> [Try it]
Stop at the line that contains "R3: 6.8k (VBUS, W1) -> 6.8k (5V, W1)". Until then, set down each line of the records exactly, beginning with the first, and skip pictures.

> [Data to examine]
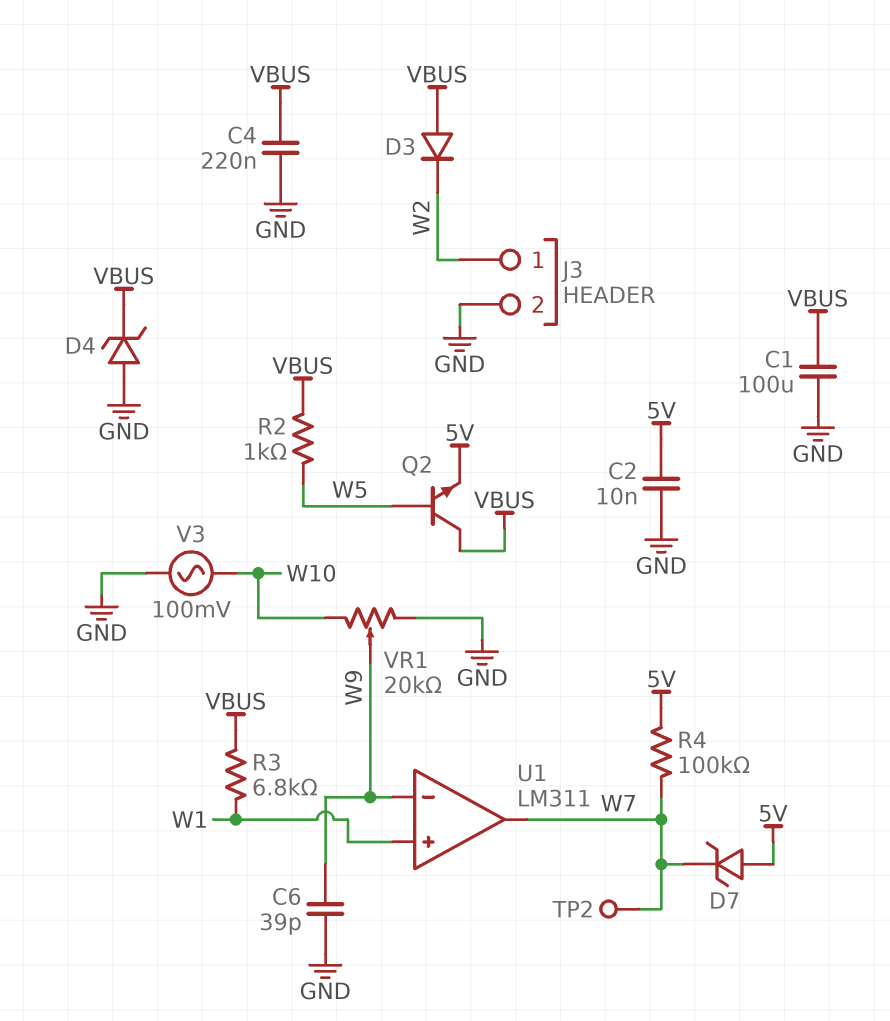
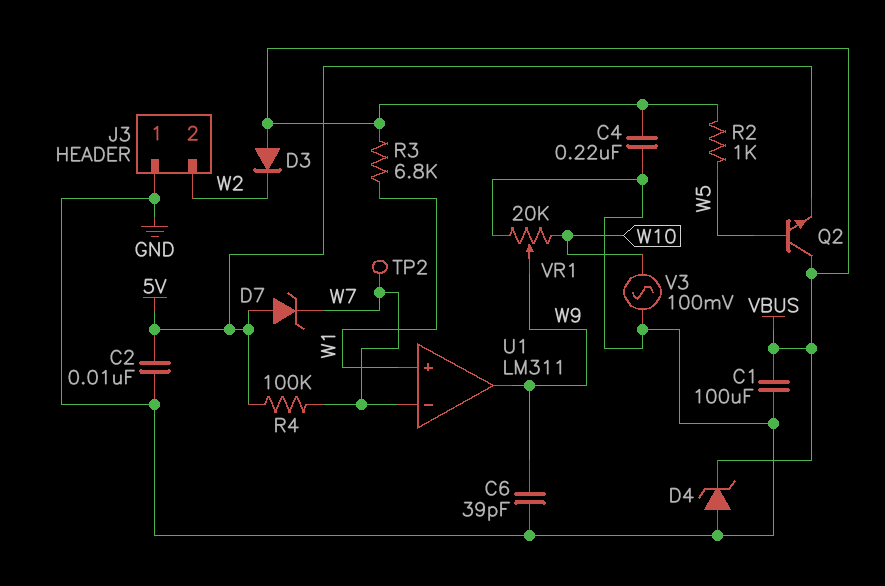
J3 pin 1: W2 -> GND
J3 pin 2: GND -> W2
U1 pin in-: W9 -> W7
U1 pin out: W7 -> W9

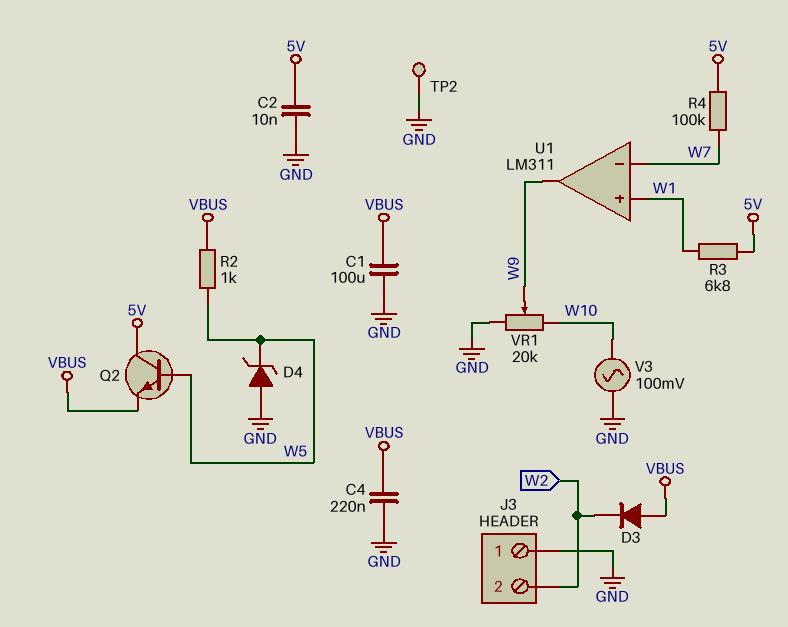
C6: 39pF (GND, W9) -> none
D4: zener (A GND, K VBUS) -> zener (A GND, K W5)
D7: zener (A 5V, K W7) -> none
Q2: NPN (B W5, C VBUS, E 5V) -> NPN (B W5, C 5V, E VBUS)
R3: 6.8k (VBUS, W1) -> 6.8k (5V, W1)
TP2: test point (W7) -> test point (GND)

> [Exercise response]
J3 pin 1: W2 -> GND
J3 pin 2: GND -> W2
U1 pin in-: W9 -> W7
U1 pin out: W7 -> W9

C6: 39pF (GND, W9) -> none
D4: zener (A GND, K VBUS) -> zener (A GND, K W5)
D7: zener (A 5V, K W7) -> none
Q2: NPN (B W5, C VBUS, E 5V) -> NPN (B W5, C 5V, E VBUS)
R3: 6.8k (VBUS, W1) -> 6.8k (5V, W1)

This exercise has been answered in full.